- [To be done] Reproduce the stretch from the start of the rows through the line containing "[(571, 112)]", both included, word for word. Leave the pictures out of your answer.

- [Supplied data]

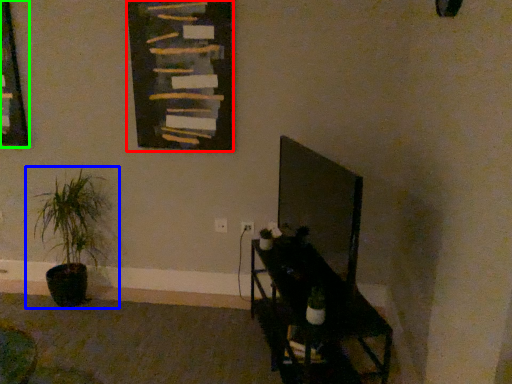
Question: Estimate the real-world distances between objects in this image. Which object is farther from bulletin board (highlighted by a red box), houseplant (highlighted by a blue box) or picture frame (highlighted by a green box)?

Choices:
 (A) houseplant
 (B) picture frame

Answer: (B)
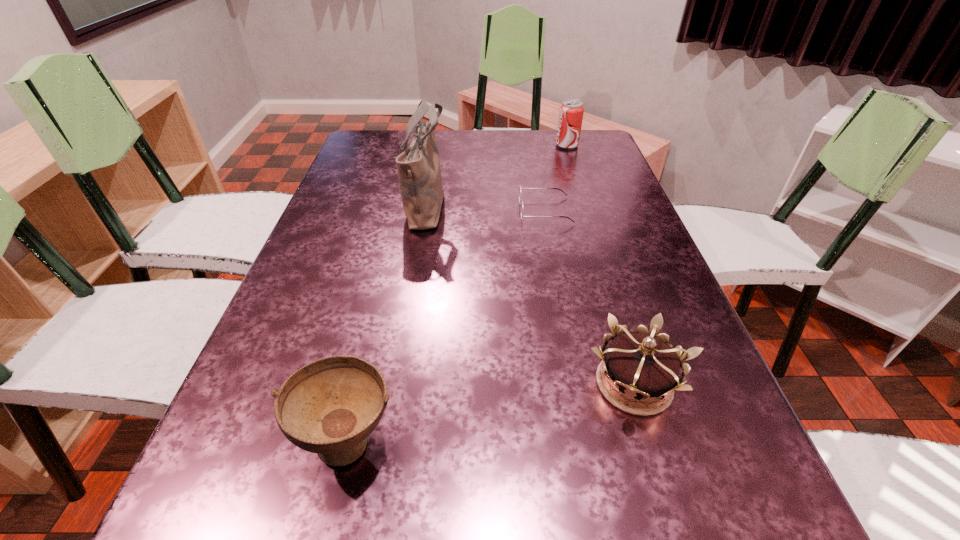
The height and width of the screenshot is (540, 960). Identify the location of free point between the spectacles and the shoulder bag. (486, 208).

I want to click on object identified as the third closest to the shortest object, so click(x=642, y=365).

Locate which object ranks fourth in proximity to the crown. Please provide its 2D coordinates. Your answer should be formatted as a tuple, i.e. [(x, y)], where the tuple contains the x and y coordinates of a point satisfying the conditions above.

[(571, 112)]

What are the coordinates of `free space that satisfies the following two spatial constraints: 1. on the back side of the farthest object; 2. on the left side of the soup bowl` in the screenshot? It's located at (418, 145).

Locate an element on the screen. free region that satisfies the following two spatial constraints: 1. on the front-facing side of the crown; 2. on the right side of the shortest object is located at coordinates (579, 383).

Locate an element on the screen. The image size is (960, 540). free spot that satisfies the following two spatial constraints: 1. on the front-facing side of the spectacles; 2. on the left side of the crown is located at coordinates (579, 383).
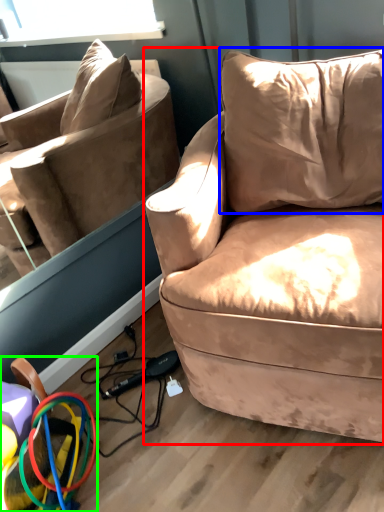
Question: Considering the real-world distances, which object is farthest from studio couch (highlighted by a red box)? pillow (highlighted by a blue box) or toy (highlighted by a green box)?

Choices:
 (A) pillow
 (B) toy

Answer: (B)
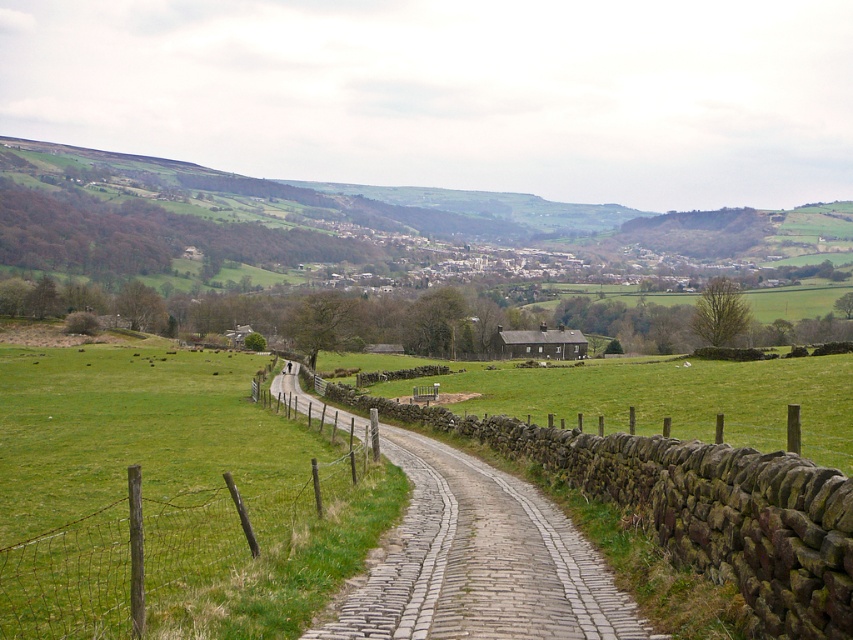
Can you confirm if cobblestone path at center is smaller than wire mesh fence at lower left?

Correct, cobblestone path at center occupies less space than wire mesh fence at lower left.

Does cobblestone path at center lie behind wire mesh fence at lower left?

That is True.

Does point (491, 488) lie in front of point (189, 528)?

No, it is not.

Where is `cobblestone path at center`? This screenshot has width=853, height=640. cobblestone path at center is located at coordinates (480, 561).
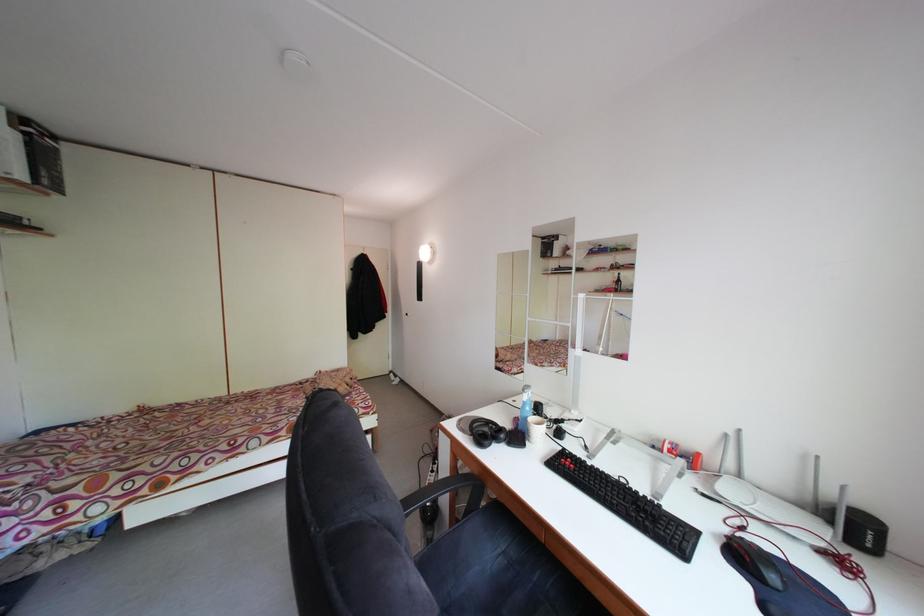
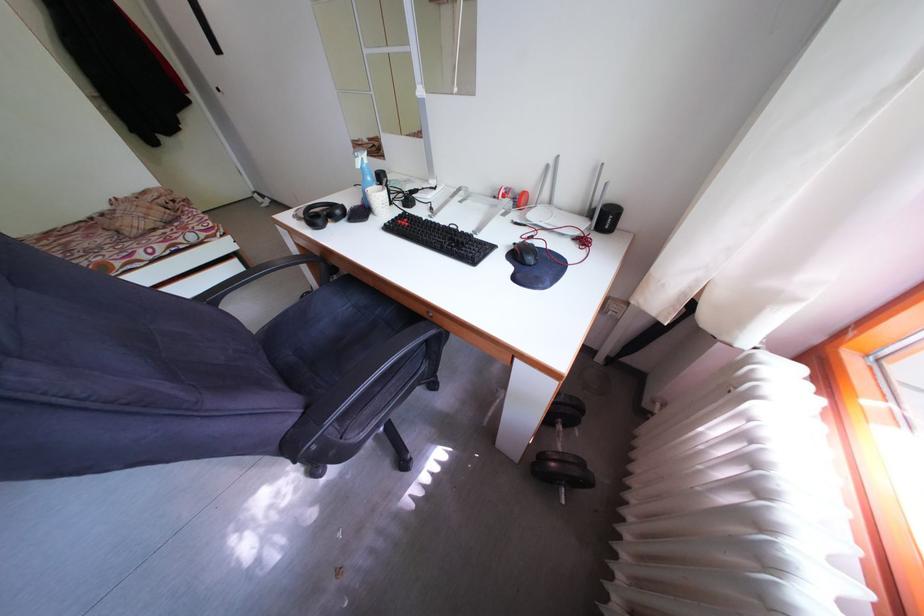
Find the pixel in the second image that matches (x=735, y=536) in the first image.

(527, 246)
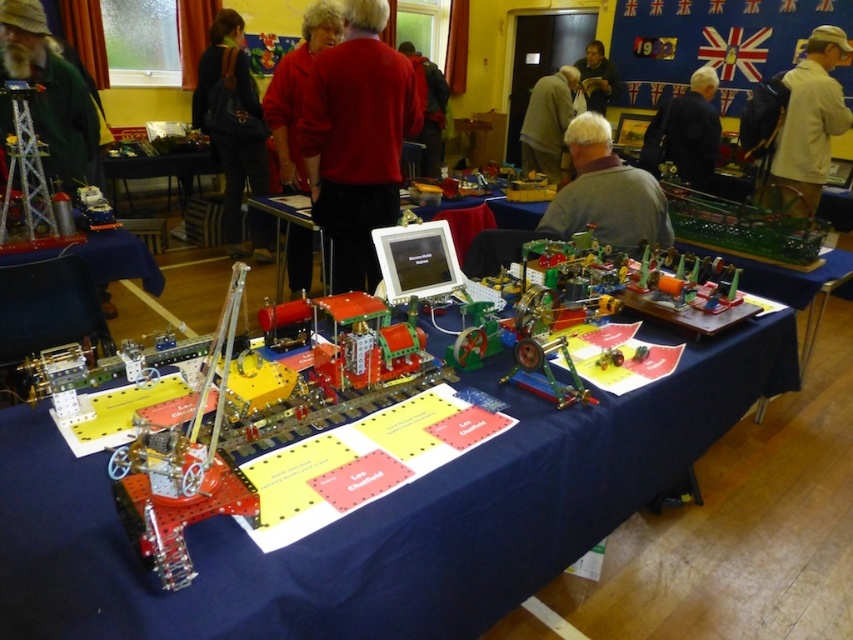
Is the position of bearded man in green jacket at left less distant than that of light brown leather jacket at upper center?

That is True.

Between point (97, 176) and point (529, 147), which one is positioned in front?

Positioned in front is point (97, 176).

Is point (88, 148) more distant than point (552, 124)?

No.

Find the location of a particular element. bearded man in green jacket at left is located at coordinates [x=50, y=92].

Does dark blue backpack at upper left have a lesser height compared to light brown leather jacket at upper center?

No.

Between dark blue backpack at upper left and light brown leather jacket at upper center, which one appears on the right side from the viewer's perspective?

light brown leather jacket at upper center

Is point (231, 22) behind point (543, 109)?

No, (231, 22) is in front of (543, 109).

Where is `dark blue backpack at upper left`? dark blue backpack at upper left is located at coordinates (231, 120).

Does red matte shirt at center have a lesser width compared to red matte jacket at center?

Correct, red matte shirt at center's width is less than red matte jacket at center's.

Is red matte shirt at center below red matte jacket at center?

Indeed, red matte shirt at center is positioned under red matte jacket at center.

Describe the element at coordinates (357, 140) in the screenshot. I see `red matte shirt at center` at that location.

Where is `red matte shirt at center`? red matte shirt at center is located at coordinates (357, 140).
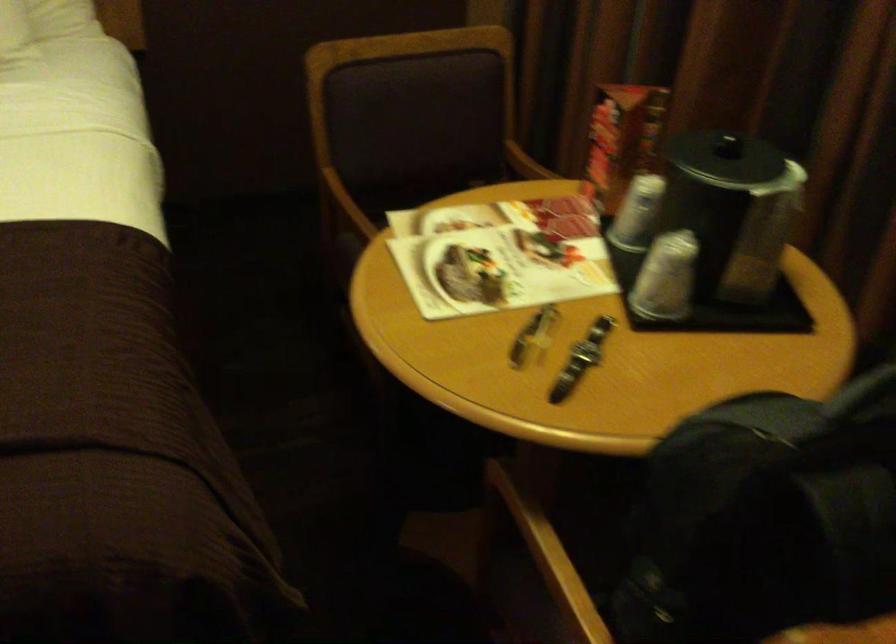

- [Task output]
Question: Estimate the real-world distances between objects in this image. Which object is farther from bulletin board (highlighted by a red box), houseplant (highlighted by a blue box) or picture frame (highlighted by a green box)?

Choices:
 (A) houseplant
 (B) picture frame

Answer: (B)
The height and width of the screenshot is (540, 960). Identify the location of free point between the spectacles and the shoulder bag. (486, 208).

I want to click on object identified as the third closest to the shortest object, so click(x=642, y=365).

Locate which object ranks fourth in proximity to the crown. Please provide its 2D coordinates. Your answer should be formatted as a tuple, i.e. [(x, y)], where the tuple contains the x and y coordinates of a point satisfying the conditions above.

[(571, 112)]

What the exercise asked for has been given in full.